Activity: Copy out exactly the stretch below, from the line with "C1: 1.5uF (GND, VCC) -> none" through the line with "R4: 4.3k (n8, n16) -> 4.3k (n9, n16)", both included; the pictures stay out.

Supplied data:
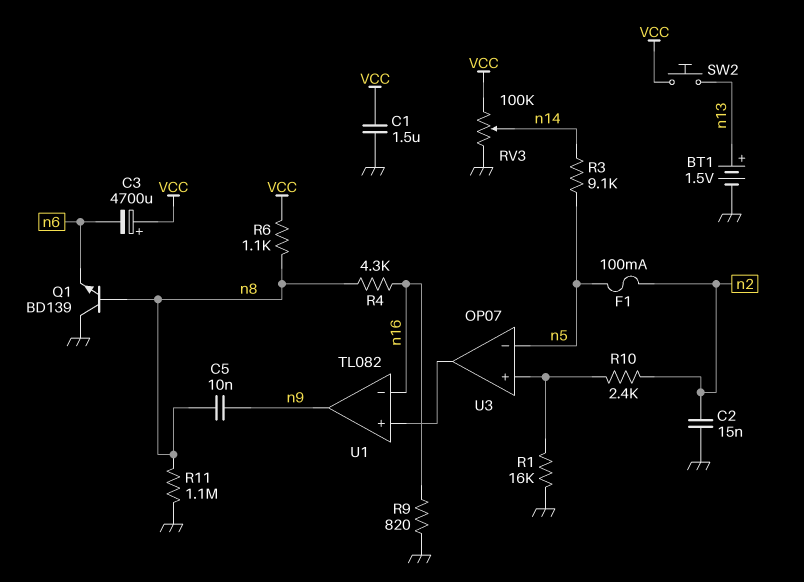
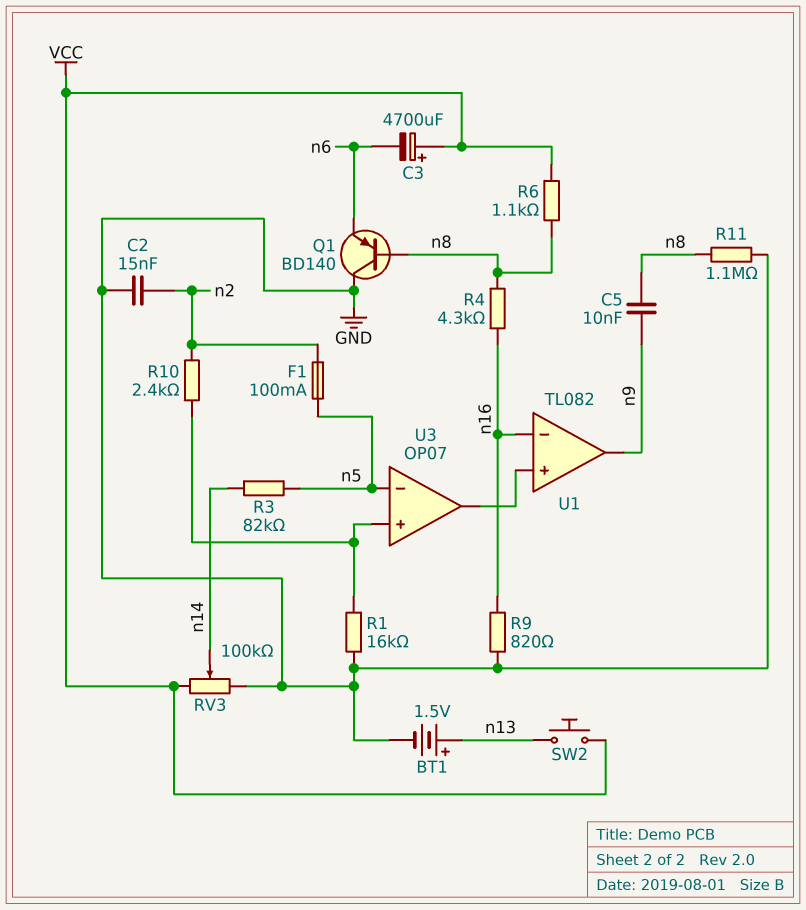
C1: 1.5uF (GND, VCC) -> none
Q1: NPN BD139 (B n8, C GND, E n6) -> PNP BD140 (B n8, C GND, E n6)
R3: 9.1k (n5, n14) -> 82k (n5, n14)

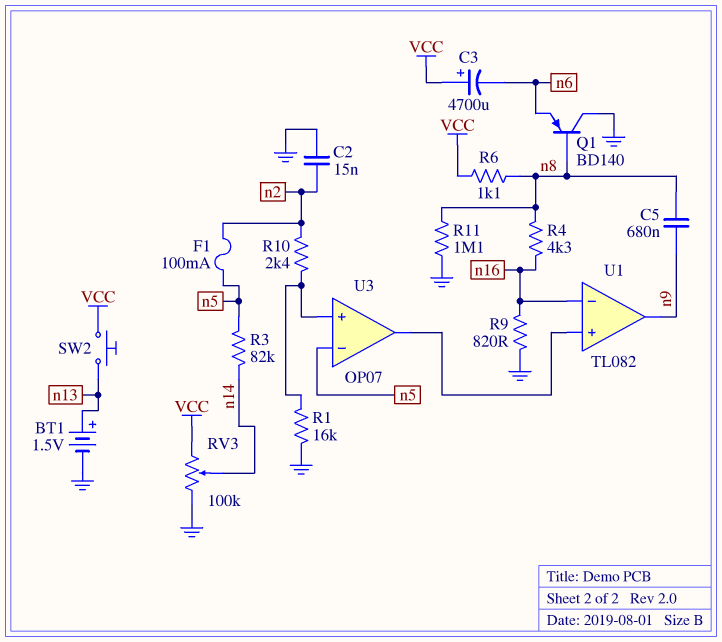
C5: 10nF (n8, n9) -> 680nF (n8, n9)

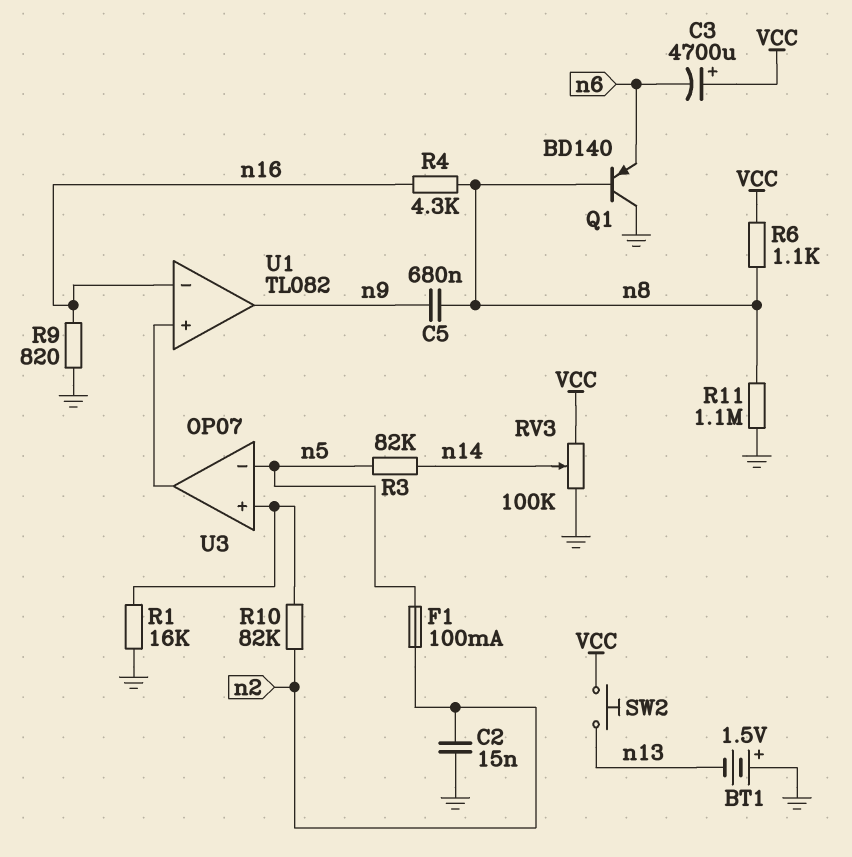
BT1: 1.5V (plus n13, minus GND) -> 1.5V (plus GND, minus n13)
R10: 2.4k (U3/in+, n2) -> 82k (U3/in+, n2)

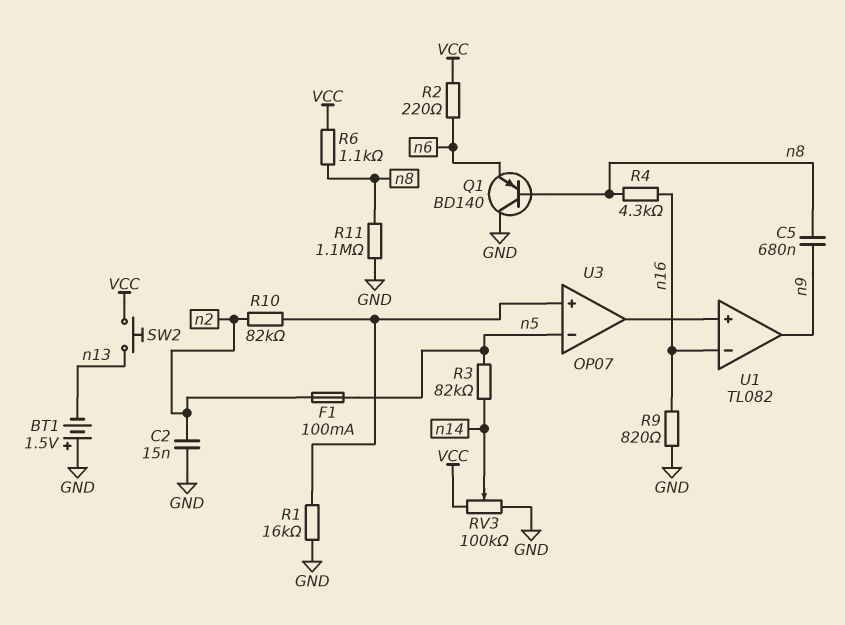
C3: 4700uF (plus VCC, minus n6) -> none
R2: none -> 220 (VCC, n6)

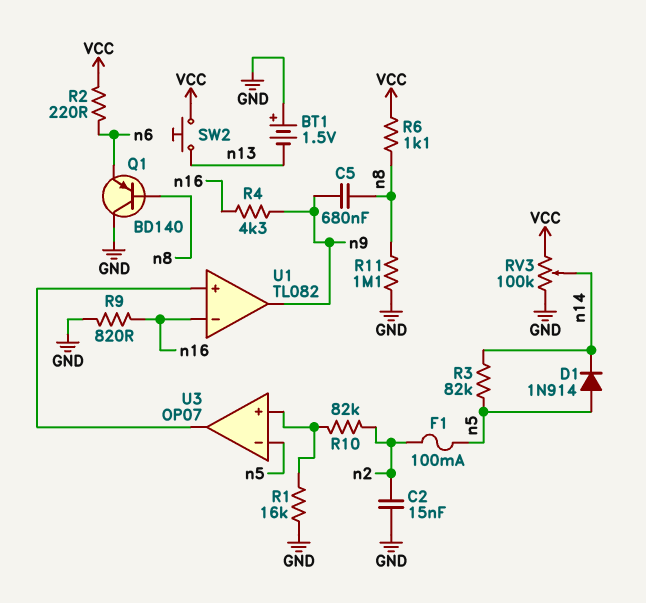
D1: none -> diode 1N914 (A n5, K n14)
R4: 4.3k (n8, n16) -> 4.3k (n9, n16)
---
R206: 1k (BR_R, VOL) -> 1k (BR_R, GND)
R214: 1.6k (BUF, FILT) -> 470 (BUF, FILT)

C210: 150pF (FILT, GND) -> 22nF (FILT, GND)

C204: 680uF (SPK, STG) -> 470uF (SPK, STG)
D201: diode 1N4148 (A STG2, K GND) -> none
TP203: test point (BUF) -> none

Task result:
C1: 1.5uF (GND, VCC) -> none
Q1: NPN BD139 (B n8, C GND, E n6) -> PNP BD140 (B n8, C GND, E n6)
R3: 9.1k (n5, n14) -> 82k (n5, n14)

C5: 10nF (n8, n9) -> 680nF (n8, n9)

BT1: 1.5V (plus n13, minus GND) -> 1.5V (plus GND, minus n13)
R10: 2.4k (U3/in+, n2) -> 82k (U3/in+, n2)

C3: 4700uF (plus VCC, minus n6) -> none
R2: none -> 220 (VCC, n6)

D1: none -> diode 1N914 (A n5, K n14)
R4: 4.3k (n8, n16) -> 4.3k (n9, n16)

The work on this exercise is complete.